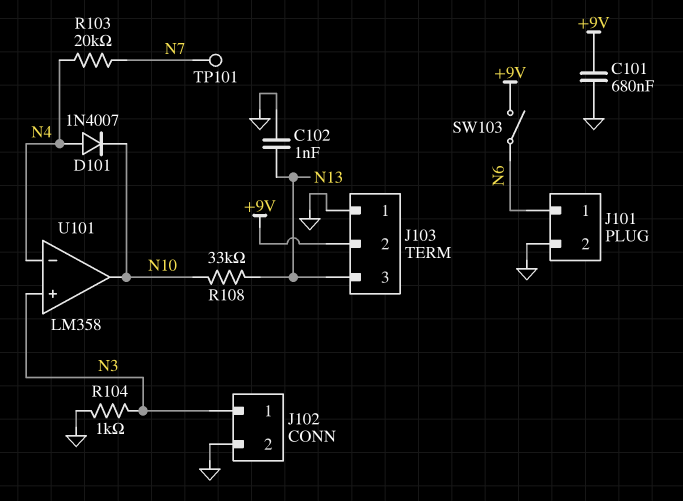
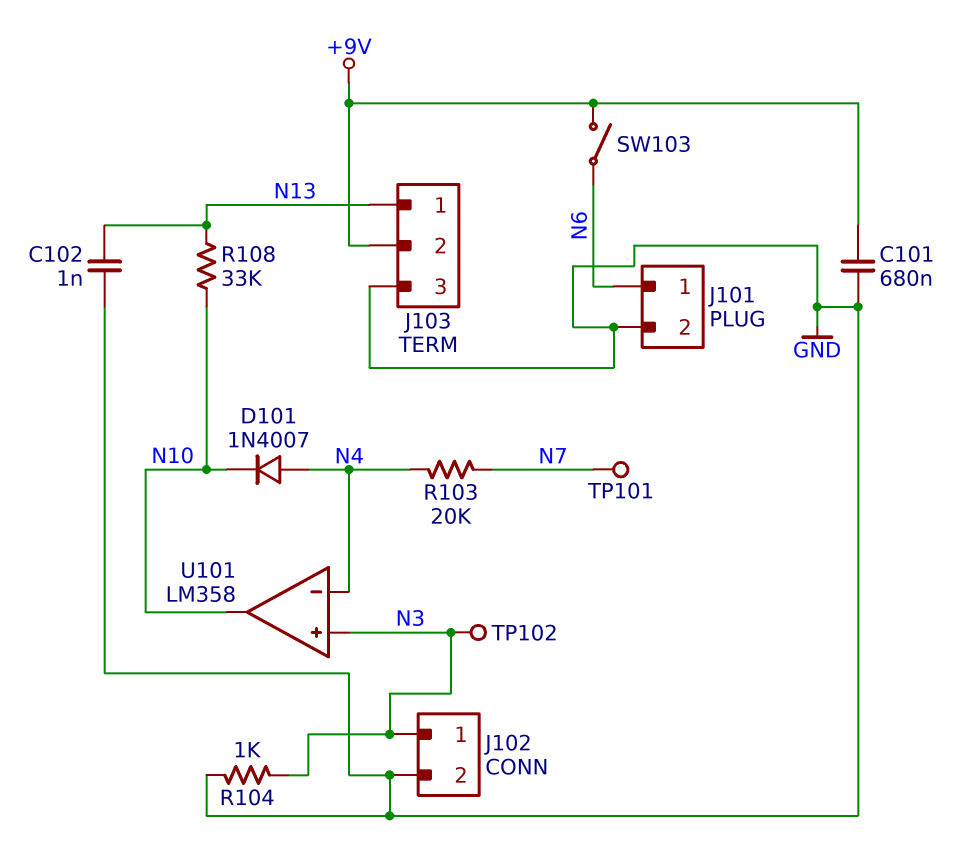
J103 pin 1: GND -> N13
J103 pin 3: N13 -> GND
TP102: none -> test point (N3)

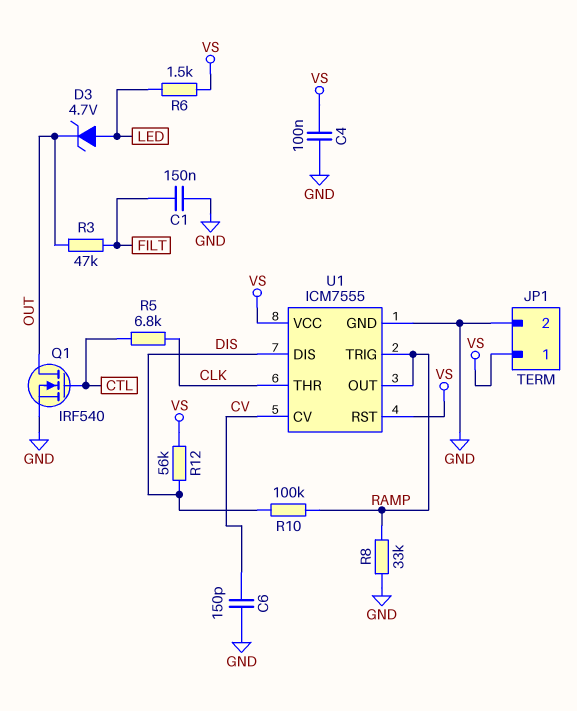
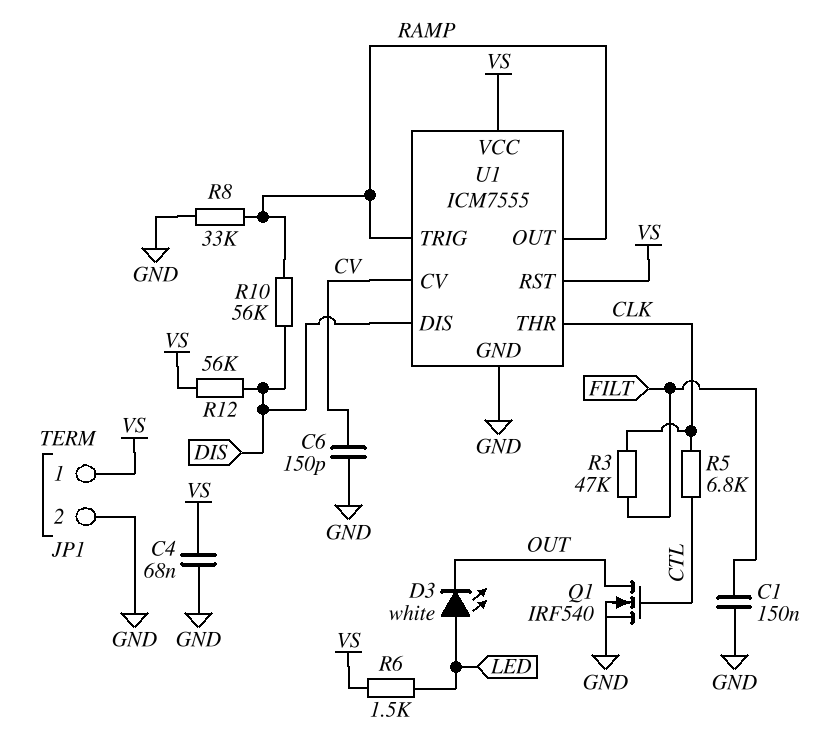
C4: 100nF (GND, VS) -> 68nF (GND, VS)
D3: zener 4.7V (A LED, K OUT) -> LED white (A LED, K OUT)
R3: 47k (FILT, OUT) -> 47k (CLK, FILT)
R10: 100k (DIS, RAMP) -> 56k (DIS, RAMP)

========================

> _Problem to work on_
Transcribe the listing above exactly, leaving every picture out.

> _Written response_
J103 pin 1: GND -> N13
J103 pin 3: N13 -> GND
TP102: none -> test point (N3)

C4: 100nF (GND, VS) -> 68nF (GND, VS)
D3: zener 4.7V (A LED, K OUT) -> LED white (A LED, K OUT)
R3: 47k (FILT, OUT) -> 47k (CLK, FILT)
R10: 100k (DIS, RAMP) -> 56k (DIS, RAMP)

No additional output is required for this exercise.